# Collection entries
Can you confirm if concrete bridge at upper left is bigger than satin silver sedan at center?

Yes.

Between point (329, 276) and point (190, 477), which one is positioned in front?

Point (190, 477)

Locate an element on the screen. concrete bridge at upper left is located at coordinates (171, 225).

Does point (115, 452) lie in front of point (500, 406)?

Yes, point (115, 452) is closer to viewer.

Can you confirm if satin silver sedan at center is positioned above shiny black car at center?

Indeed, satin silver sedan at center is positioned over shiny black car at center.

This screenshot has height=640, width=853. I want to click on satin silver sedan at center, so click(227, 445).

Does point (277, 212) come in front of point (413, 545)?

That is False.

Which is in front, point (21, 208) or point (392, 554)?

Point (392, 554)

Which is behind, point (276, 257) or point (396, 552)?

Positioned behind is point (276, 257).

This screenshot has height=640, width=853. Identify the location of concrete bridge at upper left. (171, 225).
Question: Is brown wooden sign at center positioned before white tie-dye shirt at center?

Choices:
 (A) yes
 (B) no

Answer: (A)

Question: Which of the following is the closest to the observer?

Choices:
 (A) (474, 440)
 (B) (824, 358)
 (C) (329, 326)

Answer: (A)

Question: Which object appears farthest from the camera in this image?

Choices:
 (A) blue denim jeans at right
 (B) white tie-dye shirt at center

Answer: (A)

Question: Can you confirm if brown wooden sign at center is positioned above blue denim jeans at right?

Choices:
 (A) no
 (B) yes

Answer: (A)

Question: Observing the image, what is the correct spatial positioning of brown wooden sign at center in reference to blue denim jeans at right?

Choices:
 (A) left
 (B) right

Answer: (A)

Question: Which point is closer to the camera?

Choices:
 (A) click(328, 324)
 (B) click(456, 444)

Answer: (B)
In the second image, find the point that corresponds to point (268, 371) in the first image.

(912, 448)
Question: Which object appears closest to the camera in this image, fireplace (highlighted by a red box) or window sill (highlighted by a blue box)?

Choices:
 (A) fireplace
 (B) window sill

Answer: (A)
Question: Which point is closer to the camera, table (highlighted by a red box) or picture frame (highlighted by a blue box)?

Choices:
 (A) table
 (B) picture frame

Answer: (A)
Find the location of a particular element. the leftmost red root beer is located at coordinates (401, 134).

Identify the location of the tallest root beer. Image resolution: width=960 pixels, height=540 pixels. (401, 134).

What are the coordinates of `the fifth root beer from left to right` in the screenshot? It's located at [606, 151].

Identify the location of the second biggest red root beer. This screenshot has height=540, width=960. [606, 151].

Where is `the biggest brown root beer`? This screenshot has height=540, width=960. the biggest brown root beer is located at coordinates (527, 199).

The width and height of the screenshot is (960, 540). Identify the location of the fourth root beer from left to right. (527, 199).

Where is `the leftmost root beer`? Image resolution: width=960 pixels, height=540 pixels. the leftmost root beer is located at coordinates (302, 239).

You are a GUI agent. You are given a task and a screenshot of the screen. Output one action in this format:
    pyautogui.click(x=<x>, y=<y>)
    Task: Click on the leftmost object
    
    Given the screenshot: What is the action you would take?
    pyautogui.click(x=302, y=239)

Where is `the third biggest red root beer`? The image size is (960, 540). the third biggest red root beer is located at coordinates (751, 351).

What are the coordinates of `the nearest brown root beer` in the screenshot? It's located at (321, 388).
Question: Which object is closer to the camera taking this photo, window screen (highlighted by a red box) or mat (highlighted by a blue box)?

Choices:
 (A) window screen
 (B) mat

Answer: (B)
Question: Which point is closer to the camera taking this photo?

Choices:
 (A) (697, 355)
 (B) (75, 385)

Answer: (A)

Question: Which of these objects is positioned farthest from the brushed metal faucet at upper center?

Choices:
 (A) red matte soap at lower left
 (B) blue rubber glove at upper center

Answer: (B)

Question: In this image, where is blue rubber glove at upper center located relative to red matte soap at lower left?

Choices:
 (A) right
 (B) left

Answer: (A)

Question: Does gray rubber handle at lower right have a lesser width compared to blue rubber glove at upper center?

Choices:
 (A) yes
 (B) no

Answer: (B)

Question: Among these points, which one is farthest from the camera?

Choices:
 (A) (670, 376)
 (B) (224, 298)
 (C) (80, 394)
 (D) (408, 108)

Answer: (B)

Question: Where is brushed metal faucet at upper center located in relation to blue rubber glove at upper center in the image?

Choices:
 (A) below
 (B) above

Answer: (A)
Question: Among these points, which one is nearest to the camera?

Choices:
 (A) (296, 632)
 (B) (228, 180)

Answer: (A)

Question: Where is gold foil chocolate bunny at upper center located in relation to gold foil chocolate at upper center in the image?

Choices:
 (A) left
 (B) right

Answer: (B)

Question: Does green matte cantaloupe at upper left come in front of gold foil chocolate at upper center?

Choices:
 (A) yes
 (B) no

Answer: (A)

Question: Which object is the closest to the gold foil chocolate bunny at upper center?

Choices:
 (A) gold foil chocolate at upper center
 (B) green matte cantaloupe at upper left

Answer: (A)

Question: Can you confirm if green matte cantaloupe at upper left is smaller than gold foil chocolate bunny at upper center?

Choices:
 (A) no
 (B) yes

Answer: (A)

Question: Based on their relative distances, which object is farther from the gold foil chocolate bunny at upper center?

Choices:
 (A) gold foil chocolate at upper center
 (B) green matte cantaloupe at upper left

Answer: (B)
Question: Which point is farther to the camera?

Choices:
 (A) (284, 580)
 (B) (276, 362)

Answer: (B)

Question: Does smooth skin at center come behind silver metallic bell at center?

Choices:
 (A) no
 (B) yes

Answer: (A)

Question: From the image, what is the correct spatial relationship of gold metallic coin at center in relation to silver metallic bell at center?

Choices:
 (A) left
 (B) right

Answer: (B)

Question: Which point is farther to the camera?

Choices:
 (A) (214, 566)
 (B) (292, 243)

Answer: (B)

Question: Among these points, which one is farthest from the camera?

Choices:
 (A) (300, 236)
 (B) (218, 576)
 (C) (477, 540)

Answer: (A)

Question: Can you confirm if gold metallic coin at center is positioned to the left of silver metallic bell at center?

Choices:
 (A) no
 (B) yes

# The request
Reproduce every one of the records above word for word, changing nothing.

# Result for this task
Can you confirm if concrete bridge at upper left is bigger than satin silver sedan at center?

Yes.

Between point (329, 276) and point (190, 477), which one is positioned in front?

Point (190, 477)

Locate an element on the screen. concrete bridge at upper left is located at coordinates (171, 225).

Does point (115, 452) lie in front of point (500, 406)?

Yes, point (115, 452) is closer to viewer.

Can you confirm if satin silver sedan at center is positioned above shiny black car at center?

Indeed, satin silver sedan at center is positioned over shiny black car at center.

This screenshot has height=640, width=853. I want to click on satin silver sedan at center, so click(227, 445).

Does point (277, 212) come in front of point (413, 545)?

That is False.

Which is in front, point (21, 208) or point (392, 554)?

Point (392, 554)

Which is behind, point (276, 257) or point (396, 552)?

Positioned behind is point (276, 257).

This screenshot has height=640, width=853. Identify the location of concrete bridge at upper left. (171, 225).
Question: Is brown wooden sign at center positioned before white tie-dye shirt at center?

Choices:
 (A) yes
 (B) no

Answer: (A)

Question: Which of the following is the closest to the observer?

Choices:
 (A) (474, 440)
 (B) (824, 358)
 (C) (329, 326)

Answer: (A)

Question: Which object appears farthest from the camera in this image?

Choices:
 (A) blue denim jeans at right
 (B) white tie-dye shirt at center

Answer: (A)

Question: Can you confirm if brown wooden sign at center is positioned above blue denim jeans at right?

Choices:
 (A) no
 (B) yes

Answer: (A)

Question: Observing the image, what is the correct spatial positioning of brown wooden sign at center in reference to blue denim jeans at right?

Choices:
 (A) left
 (B) right

Answer: (A)

Question: Which point is closer to the camera?

Choices:
 (A) click(328, 324)
 (B) click(456, 444)

Answer: (B)
In the second image, find the point that corresponds to point (268, 371) in the first image.

(912, 448)
Question: Which object appears closest to the camera in this image, fireplace (highlighted by a red box) or window sill (highlighted by a blue box)?

Choices:
 (A) fireplace
 (B) window sill

Answer: (A)
Question: Which point is closer to the camera, table (highlighted by a red box) or picture frame (highlighted by a blue box)?

Choices:
 (A) table
 (B) picture frame

Answer: (A)
Find the location of a particular element. the leftmost red root beer is located at coordinates (401, 134).

Identify the location of the tallest root beer. Image resolution: width=960 pixels, height=540 pixels. (401, 134).

What are the coordinates of `the fifth root beer from left to right` in the screenshot? It's located at [606, 151].

Identify the location of the second biggest red root beer. This screenshot has height=540, width=960. [606, 151].

Where is `the biggest brown root beer`? This screenshot has height=540, width=960. the biggest brown root beer is located at coordinates (527, 199).

The width and height of the screenshot is (960, 540). Identify the location of the fourth root beer from left to right. (527, 199).

Where is `the leftmost root beer`? Image resolution: width=960 pixels, height=540 pixels. the leftmost root beer is located at coordinates (302, 239).

You are a GUI agent. You are given a task and a screenshot of the screen. Output one action in this format:
    pyautogui.click(x=<x>, y=<y>)
    Task: Click on the leftmost object
    
    Given the screenshot: What is the action you would take?
    pyautogui.click(x=302, y=239)

Where is `the third biggest red root beer`? The image size is (960, 540). the third biggest red root beer is located at coordinates (751, 351).

What are the coordinates of `the nearest brown root beer` in the screenshot? It's located at (321, 388).
Question: Which object is closer to the camera taking this photo, window screen (highlighted by a red box) or mat (highlighted by a blue box)?

Choices:
 (A) window screen
 (B) mat

Answer: (B)
Question: Which point is closer to the camera taking this photo?

Choices:
 (A) (697, 355)
 (B) (75, 385)

Answer: (A)

Question: Which of these objects is positioned farthest from the brushed metal faucet at upper center?

Choices:
 (A) red matte soap at lower left
 (B) blue rubber glove at upper center

Answer: (B)

Question: In this image, where is blue rubber glove at upper center located relative to red matte soap at lower left?

Choices:
 (A) right
 (B) left

Answer: (A)

Question: Does gray rubber handle at lower right have a lesser width compared to blue rubber glove at upper center?

Choices:
 (A) yes
 (B) no

Answer: (B)

Question: Among these points, which one is farthest from the camera?

Choices:
 (A) (670, 376)
 (B) (224, 298)
 (C) (80, 394)
 (D) (408, 108)

Answer: (B)

Question: Where is brushed metal faucet at upper center located in relation to blue rubber glove at upper center in the image?

Choices:
 (A) below
 (B) above

Answer: (A)
Question: Among these points, which one is nearest to the camera?

Choices:
 (A) (296, 632)
 (B) (228, 180)

Answer: (A)

Question: Where is gold foil chocolate bunny at upper center located in relation to gold foil chocolate at upper center in the image?

Choices:
 (A) left
 (B) right

Answer: (B)

Question: Does green matte cantaloupe at upper left come in front of gold foil chocolate at upper center?

Choices:
 (A) yes
 (B) no

Answer: (A)

Question: Which object is the closest to the gold foil chocolate bunny at upper center?

Choices:
 (A) gold foil chocolate at upper center
 (B) green matte cantaloupe at upper left

Answer: (A)

Question: Can you confirm if green matte cantaloupe at upper left is smaller than gold foil chocolate bunny at upper center?

Choices:
 (A) no
 (B) yes

Answer: (A)

Question: Based on their relative distances, which object is farther from the gold foil chocolate bunny at upper center?

Choices:
 (A) gold foil chocolate at upper center
 (B) green matte cantaloupe at upper left

Answer: (B)
Question: Which point is farther to the camera?

Choices:
 (A) (284, 580)
 (B) (276, 362)

Answer: (B)

Question: Does smooth skin at center come behind silver metallic bell at center?

Choices:
 (A) no
 (B) yes

Answer: (A)

Question: From the image, what is the correct spatial relationship of gold metallic coin at center in relation to silver metallic bell at center?

Choices:
 (A) left
 (B) right

Answer: (B)

Question: Which point is farther to the camera?

Choices:
 (A) (214, 566)
 (B) (292, 243)

Answer: (B)

Question: Among these points, which one is farthest from the camera?

Choices:
 (A) (300, 236)
 (B) (218, 576)
 (C) (477, 540)

Answer: (A)

Question: Can you confirm if gold metallic coin at center is positioned to the left of silver metallic bell at center?

Choices:
 (A) no
 (B) yes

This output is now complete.